[EXERCISE]
When a line in the entries contains the word "bear", copy that line in full.

[GIVEN INFORMATION]
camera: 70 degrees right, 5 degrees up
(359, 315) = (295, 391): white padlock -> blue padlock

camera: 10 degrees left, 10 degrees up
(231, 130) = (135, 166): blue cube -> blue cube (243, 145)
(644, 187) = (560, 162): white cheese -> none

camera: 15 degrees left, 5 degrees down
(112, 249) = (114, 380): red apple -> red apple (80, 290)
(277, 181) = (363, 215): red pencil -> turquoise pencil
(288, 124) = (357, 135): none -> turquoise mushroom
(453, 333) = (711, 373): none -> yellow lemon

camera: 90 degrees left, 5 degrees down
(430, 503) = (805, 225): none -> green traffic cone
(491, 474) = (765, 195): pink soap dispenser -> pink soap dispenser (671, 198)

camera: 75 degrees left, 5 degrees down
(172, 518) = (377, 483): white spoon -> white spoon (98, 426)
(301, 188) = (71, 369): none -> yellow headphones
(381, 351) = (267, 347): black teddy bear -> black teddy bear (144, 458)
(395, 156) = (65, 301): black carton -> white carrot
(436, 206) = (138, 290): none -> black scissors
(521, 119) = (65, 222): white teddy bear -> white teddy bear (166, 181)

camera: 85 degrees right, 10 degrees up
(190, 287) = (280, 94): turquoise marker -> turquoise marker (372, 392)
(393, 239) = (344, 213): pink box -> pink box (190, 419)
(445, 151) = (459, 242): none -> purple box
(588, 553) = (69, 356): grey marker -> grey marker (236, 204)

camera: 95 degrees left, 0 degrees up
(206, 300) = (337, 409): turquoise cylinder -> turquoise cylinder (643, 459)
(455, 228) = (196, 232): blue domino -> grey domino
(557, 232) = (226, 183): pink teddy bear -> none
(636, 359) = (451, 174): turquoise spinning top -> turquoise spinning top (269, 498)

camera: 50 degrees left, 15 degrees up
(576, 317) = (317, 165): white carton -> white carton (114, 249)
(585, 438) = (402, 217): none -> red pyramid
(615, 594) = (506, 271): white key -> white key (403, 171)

[RESPONSE BOX]
(381, 351) = (267, 347): black teddy bear -> black teddy bear (144, 458)
(521, 119) = (65, 222): white teddy bear -> white teddy bear (166, 181)
(557, 232) = (226, 183): pink teddy bear -> none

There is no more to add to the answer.